=== Records supplied ===

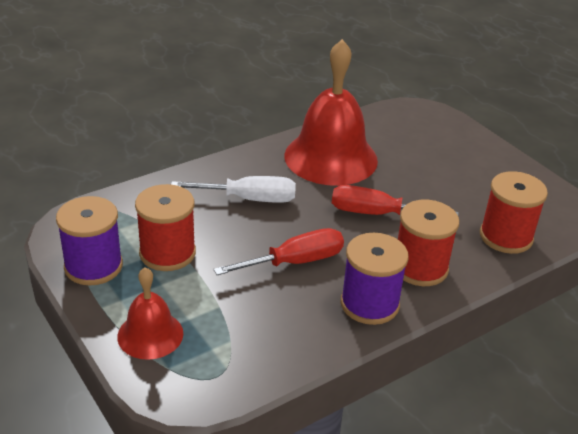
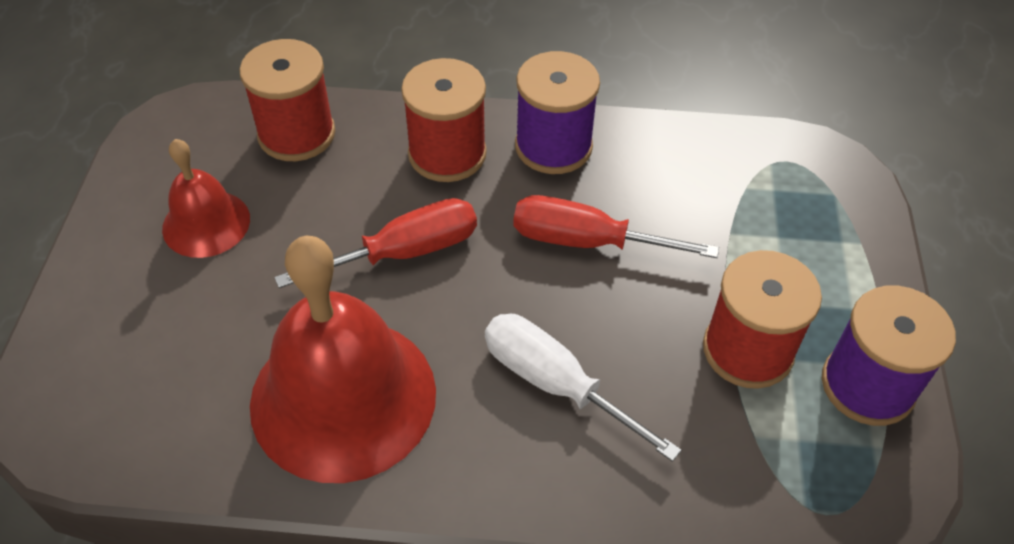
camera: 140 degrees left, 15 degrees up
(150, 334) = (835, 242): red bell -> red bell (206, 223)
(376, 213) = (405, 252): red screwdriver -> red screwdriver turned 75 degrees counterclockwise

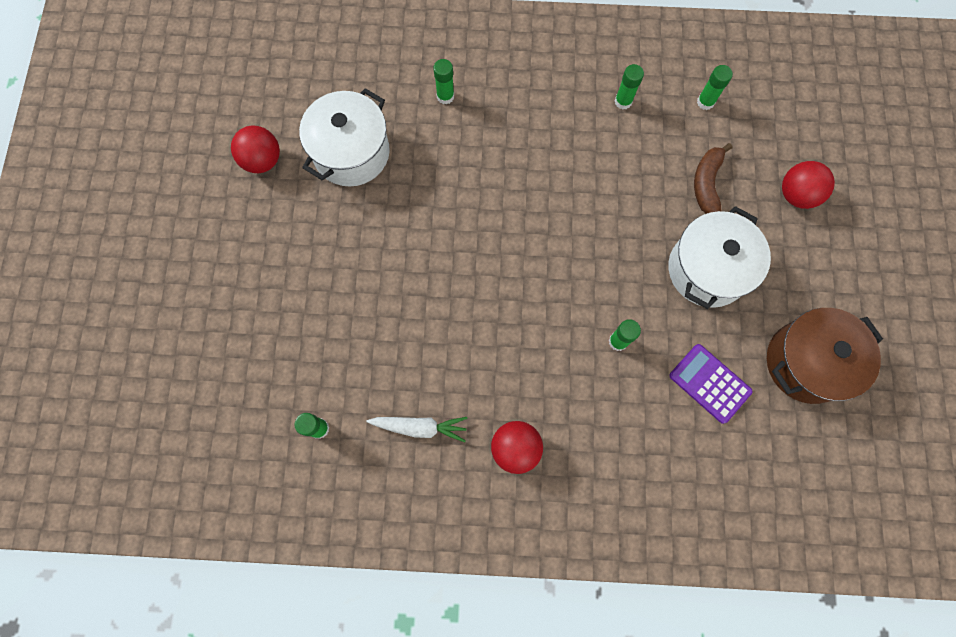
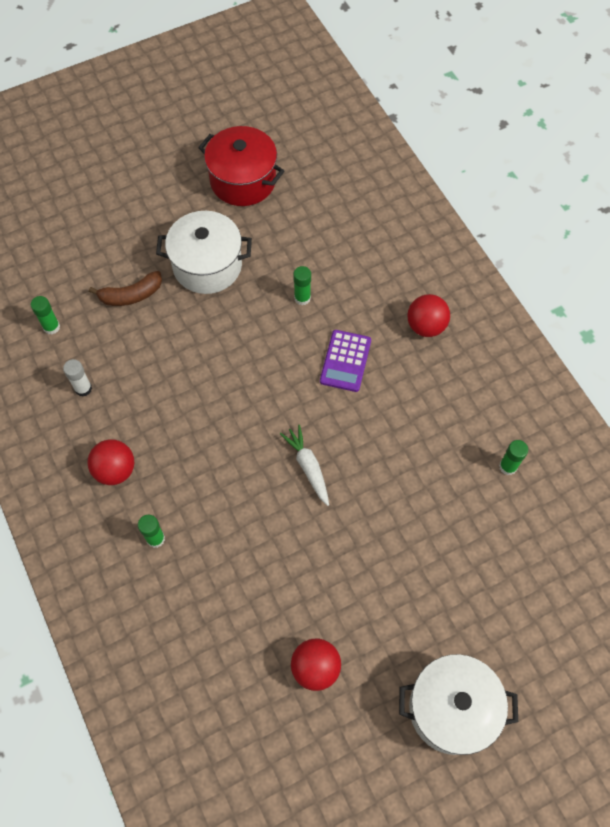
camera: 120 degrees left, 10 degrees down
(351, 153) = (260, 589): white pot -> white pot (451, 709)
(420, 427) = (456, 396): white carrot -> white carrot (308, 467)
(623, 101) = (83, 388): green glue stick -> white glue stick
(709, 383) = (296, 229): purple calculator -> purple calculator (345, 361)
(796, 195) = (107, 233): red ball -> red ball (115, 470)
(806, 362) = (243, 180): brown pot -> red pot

===

◆ What is required: Copy each line of the records above exactly as written. Do not carry over any picture.

◆ Answer for the task:
camera: 140 degrees left, 15 degrees up
(150, 334) = (835, 242): red bell -> red bell (206, 223)
(376, 213) = (405, 252): red screwdriver -> red screwdriver turned 75 degrees counterclockwise

camera: 120 degrees left, 10 degrees down
(351, 153) = (260, 589): white pot -> white pot (451, 709)
(420, 427) = (456, 396): white carrot -> white carrot (308, 467)
(623, 101) = (83, 388): green glue stick -> white glue stick
(709, 383) = (296, 229): purple calculator -> purple calculator (345, 361)
(796, 195) = (107, 233): red ball -> red ball (115, 470)
(806, 362) = (243, 180): brown pot -> red pot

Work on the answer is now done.